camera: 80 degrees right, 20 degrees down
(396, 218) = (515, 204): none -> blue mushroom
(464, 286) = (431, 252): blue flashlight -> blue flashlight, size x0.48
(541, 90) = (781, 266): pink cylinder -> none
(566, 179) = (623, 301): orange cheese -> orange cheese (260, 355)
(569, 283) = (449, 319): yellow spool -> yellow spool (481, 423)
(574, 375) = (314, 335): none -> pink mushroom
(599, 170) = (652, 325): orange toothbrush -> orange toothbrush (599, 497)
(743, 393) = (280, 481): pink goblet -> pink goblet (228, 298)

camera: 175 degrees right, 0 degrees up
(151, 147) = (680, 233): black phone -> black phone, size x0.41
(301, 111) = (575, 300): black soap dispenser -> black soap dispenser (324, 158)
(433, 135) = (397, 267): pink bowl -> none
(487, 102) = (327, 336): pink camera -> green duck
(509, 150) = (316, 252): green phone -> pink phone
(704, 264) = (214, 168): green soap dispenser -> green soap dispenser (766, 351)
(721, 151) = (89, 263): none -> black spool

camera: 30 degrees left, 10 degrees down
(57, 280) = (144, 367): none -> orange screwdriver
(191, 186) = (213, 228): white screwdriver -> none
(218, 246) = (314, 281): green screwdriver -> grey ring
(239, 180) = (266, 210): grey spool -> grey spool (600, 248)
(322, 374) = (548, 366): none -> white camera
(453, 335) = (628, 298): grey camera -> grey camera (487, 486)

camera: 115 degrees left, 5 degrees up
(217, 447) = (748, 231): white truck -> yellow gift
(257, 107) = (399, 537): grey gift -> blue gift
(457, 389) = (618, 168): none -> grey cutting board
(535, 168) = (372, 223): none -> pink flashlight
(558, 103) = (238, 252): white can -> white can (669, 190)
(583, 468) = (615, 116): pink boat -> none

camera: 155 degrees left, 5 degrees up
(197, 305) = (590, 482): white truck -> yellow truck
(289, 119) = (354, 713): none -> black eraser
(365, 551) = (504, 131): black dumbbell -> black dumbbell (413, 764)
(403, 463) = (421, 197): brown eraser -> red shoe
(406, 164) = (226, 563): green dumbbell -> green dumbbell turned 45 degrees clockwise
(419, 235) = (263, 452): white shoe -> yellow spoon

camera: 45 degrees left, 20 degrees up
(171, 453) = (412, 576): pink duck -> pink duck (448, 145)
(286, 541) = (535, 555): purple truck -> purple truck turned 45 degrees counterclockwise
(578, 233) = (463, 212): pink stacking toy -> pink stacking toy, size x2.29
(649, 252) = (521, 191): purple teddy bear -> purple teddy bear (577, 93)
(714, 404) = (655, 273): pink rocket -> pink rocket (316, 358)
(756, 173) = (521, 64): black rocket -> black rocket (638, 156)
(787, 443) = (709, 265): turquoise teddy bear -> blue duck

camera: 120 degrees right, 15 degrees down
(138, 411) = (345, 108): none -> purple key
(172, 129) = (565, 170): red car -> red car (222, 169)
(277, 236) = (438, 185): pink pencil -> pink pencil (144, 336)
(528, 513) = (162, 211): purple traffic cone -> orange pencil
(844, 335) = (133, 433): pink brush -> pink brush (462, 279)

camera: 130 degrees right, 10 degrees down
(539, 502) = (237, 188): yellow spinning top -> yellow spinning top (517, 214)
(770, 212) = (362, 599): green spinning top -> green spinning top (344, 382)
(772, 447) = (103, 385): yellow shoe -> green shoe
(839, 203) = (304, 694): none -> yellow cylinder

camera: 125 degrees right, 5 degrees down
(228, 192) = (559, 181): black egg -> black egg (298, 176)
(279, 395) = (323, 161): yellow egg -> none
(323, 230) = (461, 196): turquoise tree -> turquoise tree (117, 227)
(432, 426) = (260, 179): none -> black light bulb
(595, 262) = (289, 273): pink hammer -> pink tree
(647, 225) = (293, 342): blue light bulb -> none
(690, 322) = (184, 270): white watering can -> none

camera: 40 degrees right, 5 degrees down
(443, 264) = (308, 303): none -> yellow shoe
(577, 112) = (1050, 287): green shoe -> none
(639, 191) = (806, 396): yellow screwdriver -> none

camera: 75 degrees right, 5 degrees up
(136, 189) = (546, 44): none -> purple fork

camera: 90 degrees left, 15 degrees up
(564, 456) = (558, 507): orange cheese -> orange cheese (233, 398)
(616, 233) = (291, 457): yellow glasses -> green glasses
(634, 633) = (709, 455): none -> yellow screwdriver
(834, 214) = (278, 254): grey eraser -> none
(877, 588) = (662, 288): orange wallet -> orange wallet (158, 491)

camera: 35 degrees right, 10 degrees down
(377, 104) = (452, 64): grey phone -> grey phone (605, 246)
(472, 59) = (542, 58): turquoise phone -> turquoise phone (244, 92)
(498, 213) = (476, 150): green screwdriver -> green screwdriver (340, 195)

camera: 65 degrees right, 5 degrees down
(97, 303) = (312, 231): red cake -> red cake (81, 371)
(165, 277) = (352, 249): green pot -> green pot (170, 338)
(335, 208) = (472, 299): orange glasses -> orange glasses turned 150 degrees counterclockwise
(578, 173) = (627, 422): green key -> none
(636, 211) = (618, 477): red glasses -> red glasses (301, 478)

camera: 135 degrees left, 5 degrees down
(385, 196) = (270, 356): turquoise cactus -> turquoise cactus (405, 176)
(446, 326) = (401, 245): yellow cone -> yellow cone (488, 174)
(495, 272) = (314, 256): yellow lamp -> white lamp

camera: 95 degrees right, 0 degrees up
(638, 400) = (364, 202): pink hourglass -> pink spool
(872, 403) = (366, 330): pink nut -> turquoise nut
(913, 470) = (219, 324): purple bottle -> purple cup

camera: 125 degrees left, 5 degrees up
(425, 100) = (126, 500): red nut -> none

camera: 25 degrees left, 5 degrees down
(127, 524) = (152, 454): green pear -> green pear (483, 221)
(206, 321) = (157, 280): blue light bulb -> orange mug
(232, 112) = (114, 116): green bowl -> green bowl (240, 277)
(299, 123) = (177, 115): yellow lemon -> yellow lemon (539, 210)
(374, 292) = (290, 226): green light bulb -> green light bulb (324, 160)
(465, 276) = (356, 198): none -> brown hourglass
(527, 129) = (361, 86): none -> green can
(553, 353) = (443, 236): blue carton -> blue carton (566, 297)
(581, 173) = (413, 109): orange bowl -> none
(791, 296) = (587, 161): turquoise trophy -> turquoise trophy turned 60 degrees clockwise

# EXERCISE DIRECTIONS
The full listing needs to be output again, exactly as it reads.

# COMPLETED TASK
camera: 80 degrees right, 20 degrees down
(396, 218) = (515, 204): none -> blue mushroom
(464, 286) = (431, 252): blue flashlight -> blue flashlight, size x0.48
(541, 90) = (781, 266): pink cylinder -> none
(566, 179) = (623, 301): orange cheese -> orange cheese (260, 355)
(569, 283) = (449, 319): yellow spool -> yellow spool (481, 423)
(574, 375) = (314, 335): none -> pink mushroom
(599, 170) = (652, 325): orange toothbrush -> orange toothbrush (599, 497)
(743, 393) = (280, 481): pink goblet -> pink goblet (228, 298)

camera: 175 degrees right, 0 degrees up
(151, 147) = (680, 233): black phone -> black phone, size x0.41
(301, 111) = (575, 300): black soap dispenser -> black soap dispenser (324, 158)
(433, 135) = (397, 267): pink bowl -> none
(487, 102) = (327, 336): pink camera -> green duck
(509, 150) = (316, 252): green phone -> pink phone
(704, 264) = (214, 168): green soap dispenser -> green soap dispenser (766, 351)
(721, 151) = (89, 263): none -> black spool

camera: 30 degrees left, 10 degrees down
(57, 280) = (144, 367): none -> orange screwdriver
(191, 186) = (213, 228): white screwdriver -> none
(218, 246) = (314, 281): green screwdriver -> grey ring
(239, 180) = (266, 210): grey spool -> grey spool (600, 248)
(322, 374) = (548, 366): none -> white camera
(453, 335) = (628, 298): grey camera -> grey camera (487, 486)

camera: 115 degrees left, 5 degrees up
(217, 447) = (748, 231): white truck -> yellow gift
(257, 107) = (399, 537): grey gift -> blue gift
(457, 389) = (618, 168): none -> grey cutting board
(535, 168) = (372, 223): none -> pink flashlight
(558, 103) = (238, 252): white can -> white can (669, 190)
(583, 468) = (615, 116): pink boat -> none

camera: 155 degrees left, 5 degrees up
(197, 305) = (590, 482): white truck -> yellow truck
(289, 119) = (354, 713): none -> black eraser
(365, 551) = (504, 131): black dumbbell -> black dumbbell (413, 764)
(403, 463) = (421, 197): brown eraser -> red shoe
(406, 164) = (226, 563): green dumbbell -> green dumbbell turned 45 degrees clockwise
(419, 235) = (263, 452): white shoe -> yellow spoon

camera: 45 degrees left, 20 degrees up
(171, 453) = (412, 576): pink duck -> pink duck (448, 145)
(286, 541) = (535, 555): purple truck -> purple truck turned 45 degrees counterclockwise
(578, 233) = (463, 212): pink stacking toy -> pink stacking toy, size x2.29
(649, 252) = (521, 191): purple teddy bear -> purple teddy bear (577, 93)
(714, 404) = (655, 273): pink rocket -> pink rocket (316, 358)
(756, 173) = (521, 64): black rocket -> black rocket (638, 156)
(787, 443) = (709, 265): turquoise teddy bear -> blue duck

camera: 120 degrees right, 15 degrees down
(138, 411) = (345, 108): none -> purple key
(172, 129) = (565, 170): red car -> red car (222, 169)
(277, 236) = (438, 185): pink pencil -> pink pencil (144, 336)
(528, 513) = (162, 211): purple traffic cone -> orange pencil
(844, 335) = (133, 433): pink brush -> pink brush (462, 279)

camera: 130 degrees right, 10 degrees down
(539, 502) = (237, 188): yellow spinning top -> yellow spinning top (517, 214)
(770, 212) = (362, 599): green spinning top -> green spinning top (344, 382)
(772, 447) = (103, 385): yellow shoe -> green shoe
(839, 203) = (304, 694): none -> yellow cylinder

camera: 125 degrees right, 5 degrees down
(228, 192) = (559, 181): black egg -> black egg (298, 176)
(279, 395) = (323, 161): yellow egg -> none
(323, 230) = (461, 196): turquoise tree -> turquoise tree (117, 227)
(432, 426) = (260, 179): none -> black light bulb
(595, 262) = (289, 273): pink hammer -> pink tree
(647, 225) = (293, 342): blue light bulb -> none
(690, 322) = (184, 270): white watering can -> none

camera: 40 degrees right, 5 degrees down
(443, 264) = (308, 303): none -> yellow shoe
(577, 112) = (1050, 287): green shoe -> none
(639, 191) = (806, 396): yellow screwdriver -> none

camera: 75 degrees right, 5 degrees up
(136, 189) = (546, 44): none -> purple fork

camera: 90 degrees left, 15 degrees up
(564, 456) = (558, 507): orange cheese -> orange cheese (233, 398)
(616, 233) = (291, 457): yellow glasses -> green glasses
(634, 633) = (709, 455): none -> yellow screwdriver
(834, 214) = (278, 254): grey eraser -> none
(877, 588) = (662, 288): orange wallet -> orange wallet (158, 491)

camera: 35 degrees right, 10 degrees down
(377, 104) = (452, 64): grey phone -> grey phone (605, 246)
(472, 59) = (542, 58): turquoise phone -> turquoise phone (244, 92)
(498, 213) = (476, 150): green screwdriver -> green screwdriver (340, 195)

camera: 65 degrees right, 5 degrees down
(97, 303) = (312, 231): red cake -> red cake (81, 371)
(165, 277) = (352, 249): green pot -> green pot (170, 338)
(335, 208) = (472, 299): orange glasses -> orange glasses turned 150 degrees counterclockwise
(578, 173) = (627, 422): green key -> none
(636, 211) = (618, 477): red glasses -> red glasses (301, 478)

camera: 135 degrees left, 5 degrees down
(385, 196) = (270, 356): turquoise cactus -> turquoise cactus (405, 176)
(446, 326) = (401, 245): yellow cone -> yellow cone (488, 174)
(495, 272) = (314, 256): yellow lamp -> white lamp

camera: 95 degrees right, 0 degrees up
(638, 400) = (364, 202): pink hourglass -> pink spool
(872, 403) = (366, 330): pink nut -> turquoise nut
(913, 470) = (219, 324): purple bottle -> purple cup

camera: 125 degrees left, 5 degrees up
(425, 100) = (126, 500): red nut -> none

camera: 25 degrees left, 5 degrees down
(127, 524) = (152, 454): green pear -> green pear (483, 221)
(206, 321) = (157, 280): blue light bulb -> orange mug
(232, 112) = (114, 116): green bowl -> green bowl (240, 277)
(299, 123) = (177, 115): yellow lemon -> yellow lemon (539, 210)
(374, 292) = (290, 226): green light bulb -> green light bulb (324, 160)
(465, 276) = (356, 198): none -> brown hourglass
(527, 129) = (361, 86): none -> green can
(553, 353) = (443, 236): blue carton -> blue carton (566, 297)
(581, 173) = (413, 109): orange bowl -> none
(791, 296) = (587, 161): turquoise trophy -> turquoise trophy turned 60 degrees clockwise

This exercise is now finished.